- WORK INSTRUCTIONS
Show, in full, each line of the data that contains "camera".

- GIVEN ENTRIES
|---|
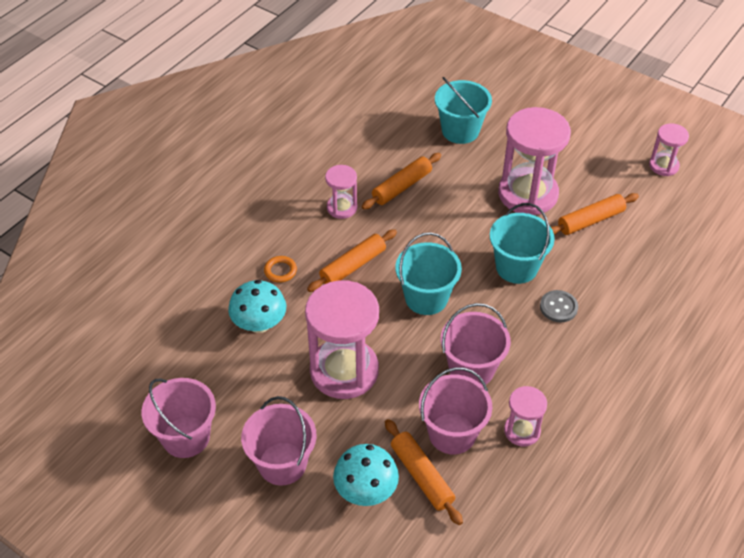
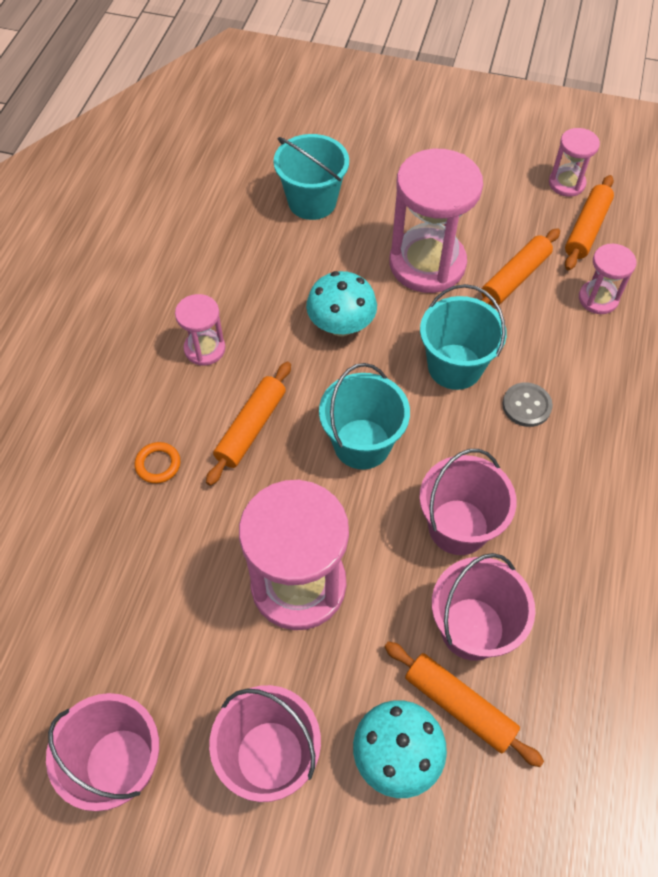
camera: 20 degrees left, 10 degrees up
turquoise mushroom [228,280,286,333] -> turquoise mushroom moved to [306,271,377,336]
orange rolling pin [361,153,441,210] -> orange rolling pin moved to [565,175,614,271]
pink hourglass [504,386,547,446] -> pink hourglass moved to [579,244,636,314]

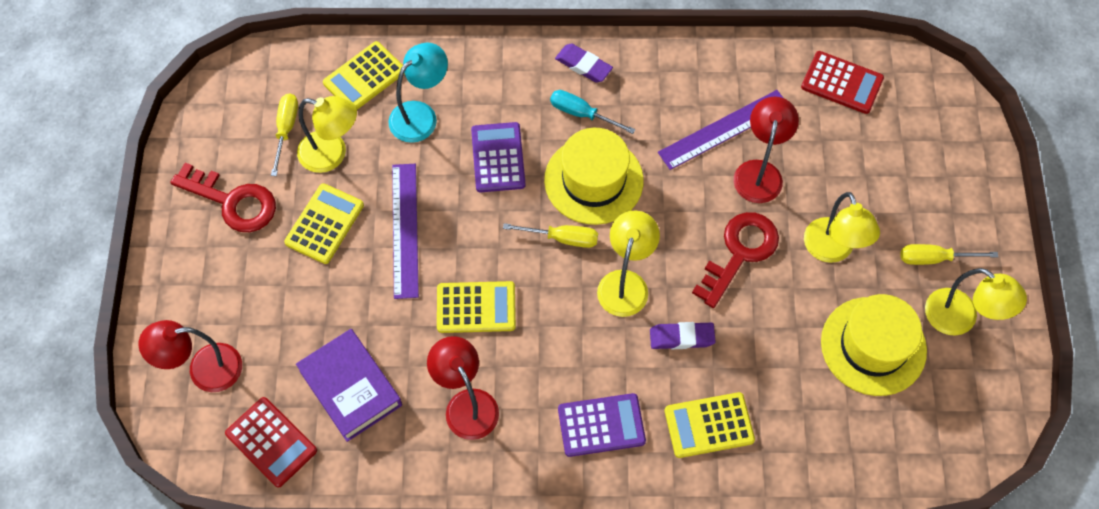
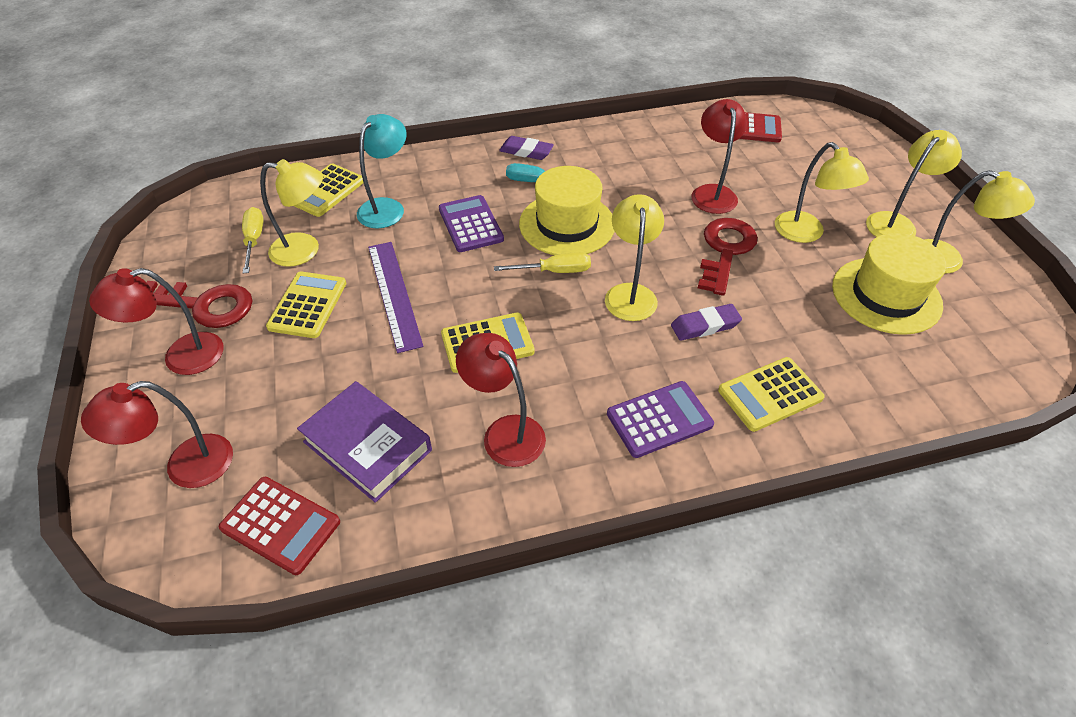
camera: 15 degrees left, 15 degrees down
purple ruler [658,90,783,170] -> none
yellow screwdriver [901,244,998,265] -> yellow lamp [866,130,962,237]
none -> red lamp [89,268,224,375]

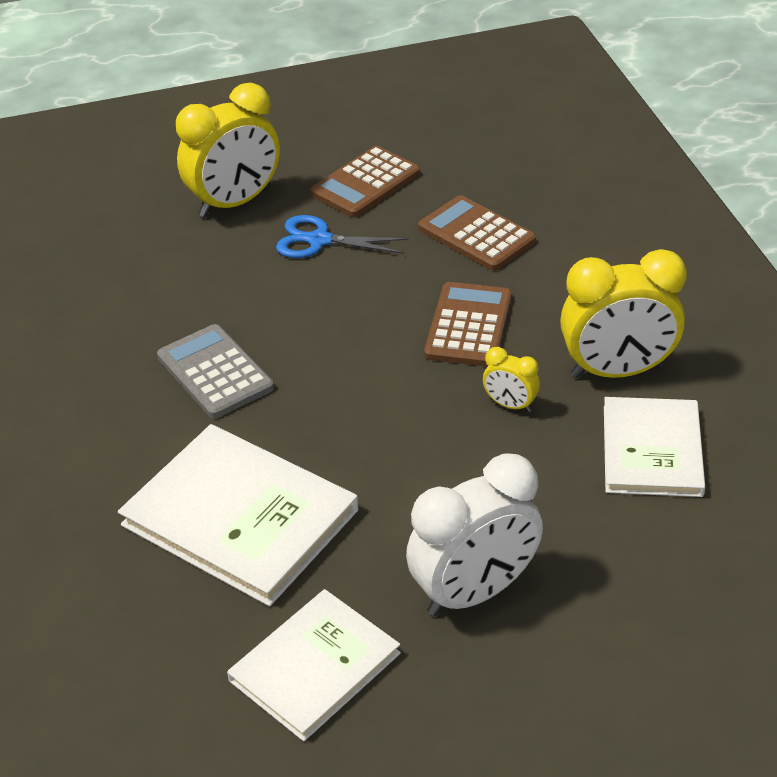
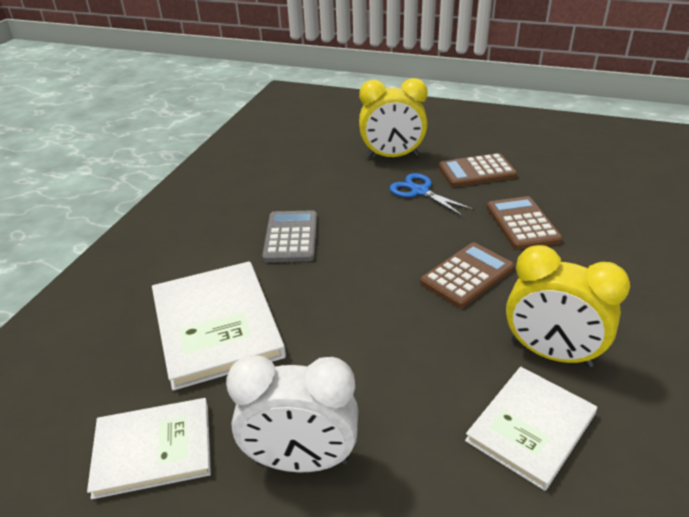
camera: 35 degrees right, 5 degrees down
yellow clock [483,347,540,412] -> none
|---|
- WRITTEN SOLUTION
camera: 20 degrees left, 10 degrees up
camera: 15 degrees left, 15 degrees down
camera: 35 degrees right, 5 degrees down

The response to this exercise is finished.